* [WHAT NEEDS TO BE DONE]
Wherever the word "blue" appears in the entries, copy the whole line.

:: RECORDED DATA

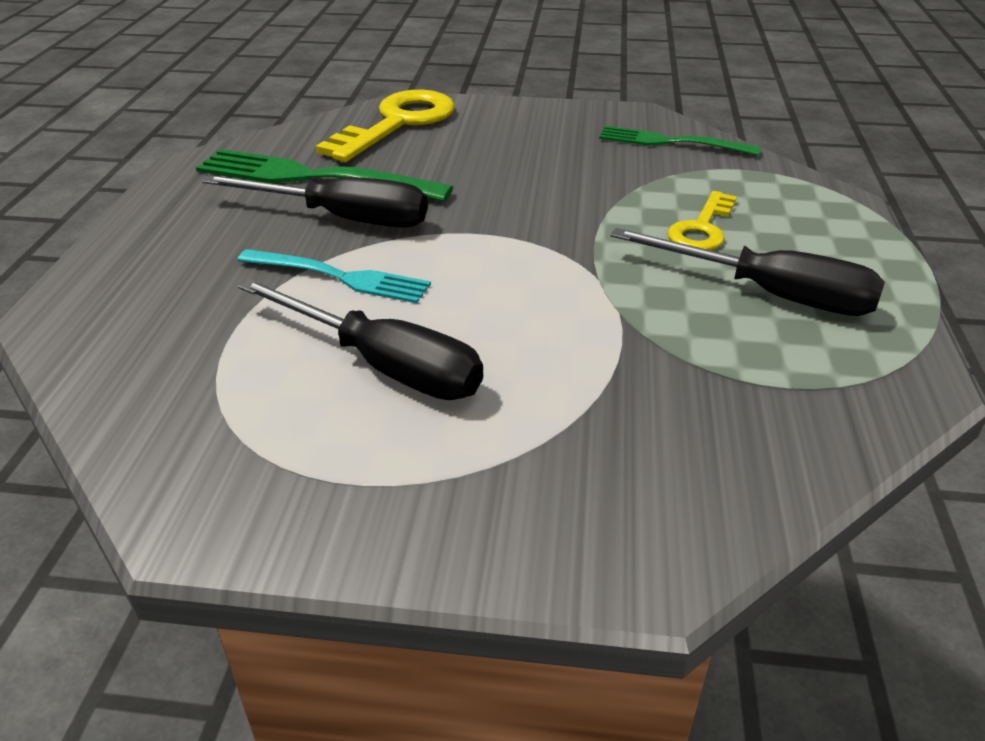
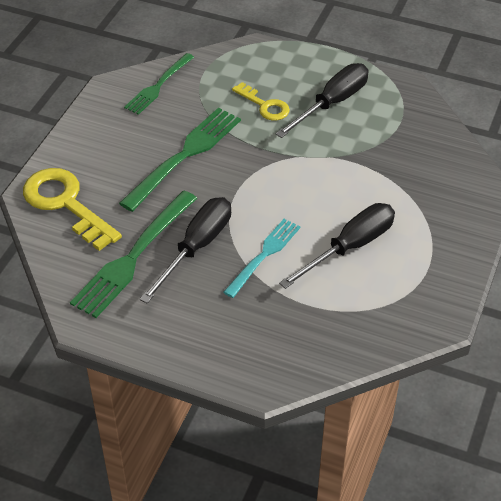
camera: 75 degrees left, 10 degrees up
(536, 182) = (185, 155): none -> green fork

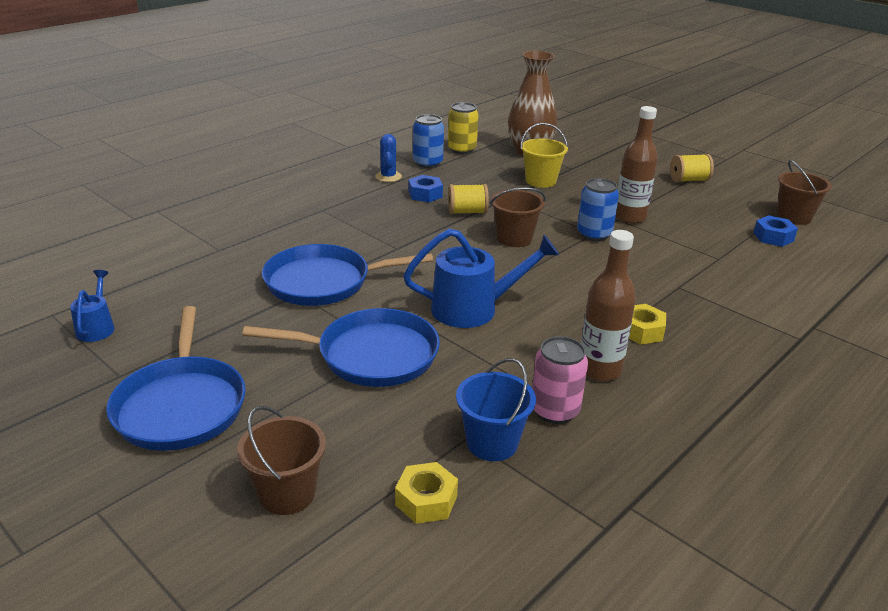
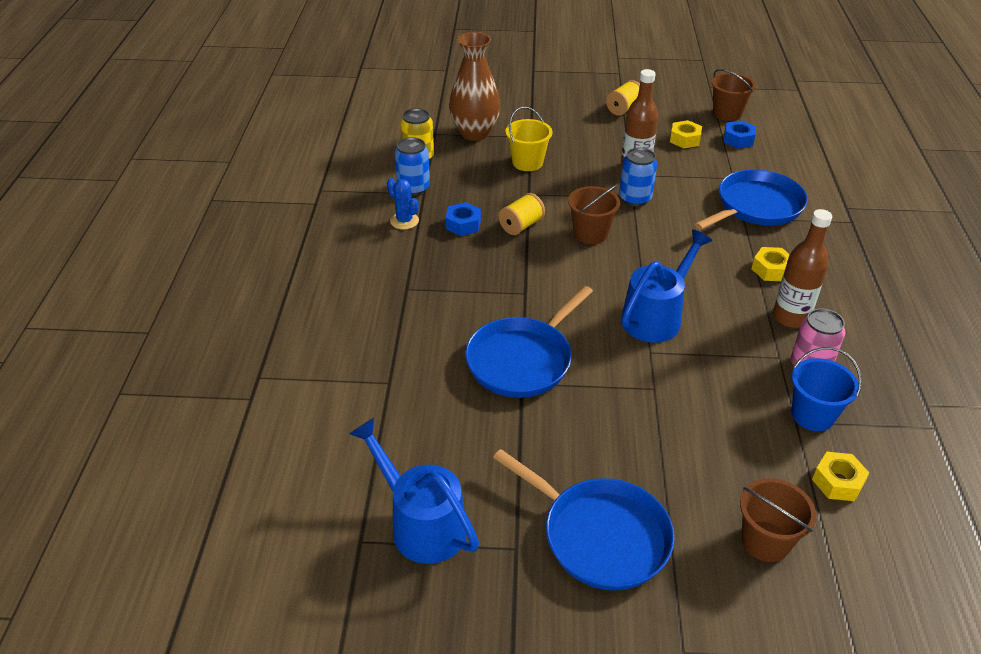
camera: 40 degrees left, 10 degrees up
(97, 327) = (420, 523): blue watering can -> blue watering can, size x1.85
(371, 355) = (653, 401): blue pan -> blue pan (756, 206)
(714, 218) = (685, 139): none -> yellow nut

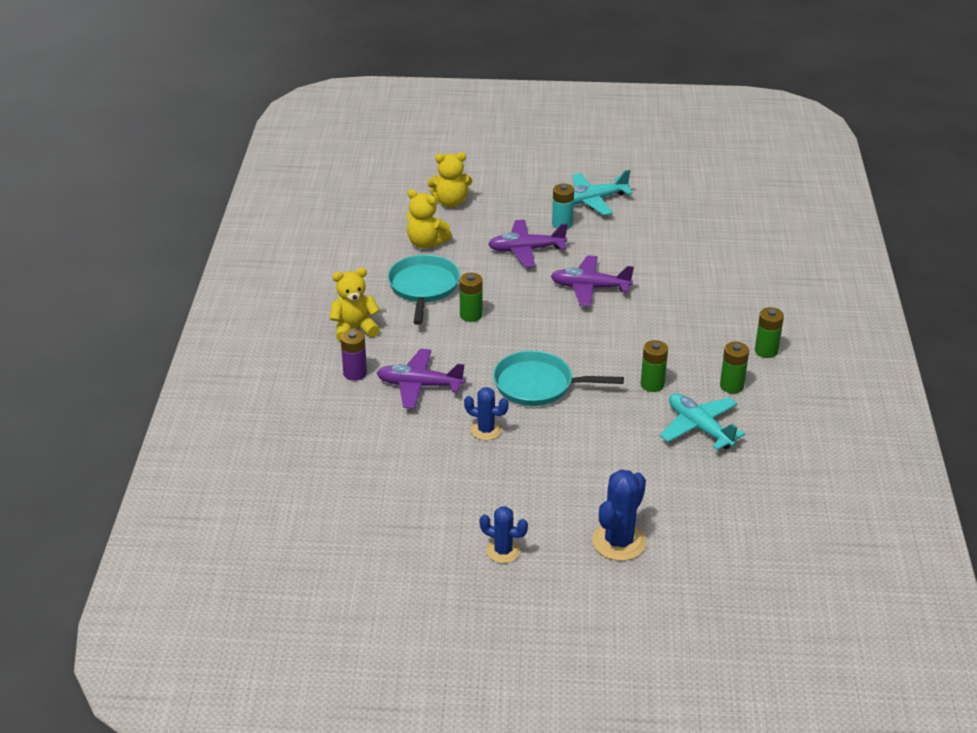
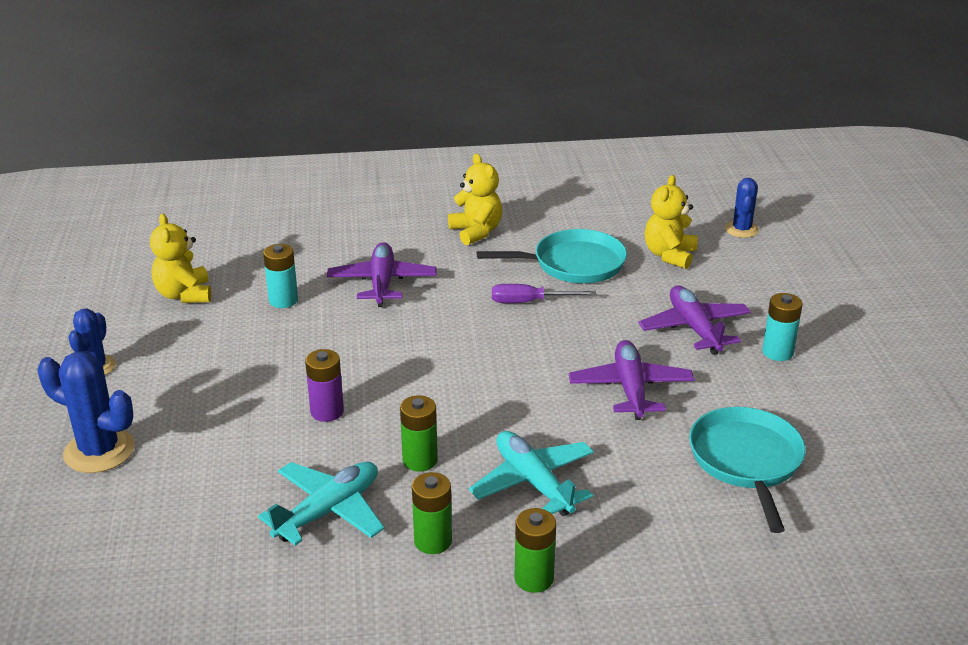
camera: 80 degrees right, 5 degrees down
(355, 373) = (396, 242): purple battery -> purple battery (327, 411)
(430, 441) = (283, 300): none -> turquoise battery
(450, 202) = (772, 262): yellow teddy bear -> yellow teddy bear (184, 295)
(471, 315) = (529, 302): green battery -> purple screwdriver
(486, 430) = (306, 335): blue cactus -> blue cactus (741, 230)
(538, 385) = (399, 364): turquoise pan -> turquoise pan (746, 461)
(593, 200) = (859, 375): turquoise plane -> turquoise plane (533, 482)

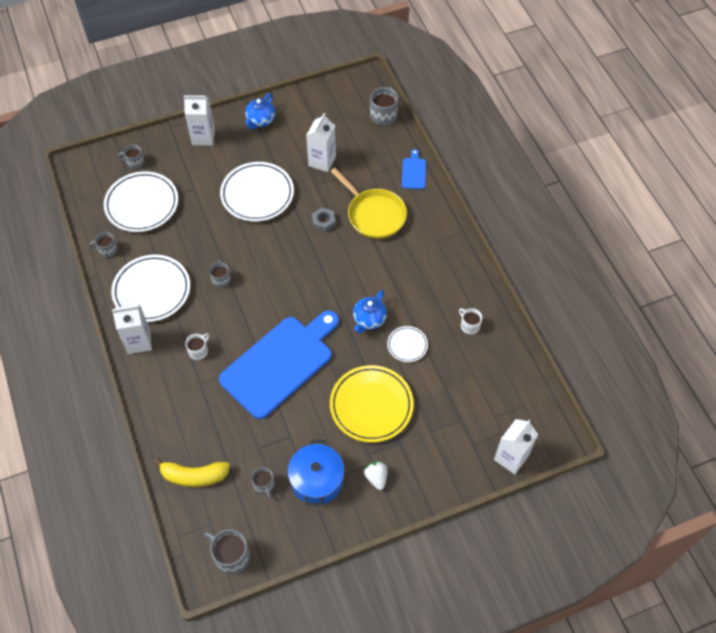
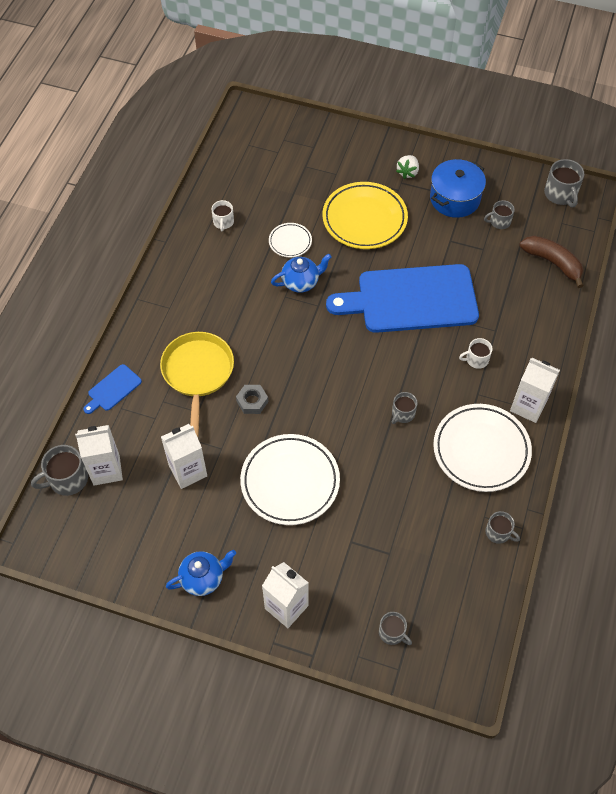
camera: 140 degrees left, 0 degrees up
(142, 204) = (423, 563): white plate -> none
(194, 476) = (552, 263): yellow banana -> brown banana
(264, 485) = (499, 221): grey mug -> grey mug turned 120 degrees counterclockwise
(511, 457) = (295, 122): white carton -> white carton (106, 470)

::::

* [SOLUTION]
(97, 327) = (420, 523): blue watering can -> blue watering can, size x1.85
(371, 355) = (653, 401): blue pan -> blue pan (756, 206)
(486, 430) = (306, 335): blue cactus -> blue cactus (741, 230)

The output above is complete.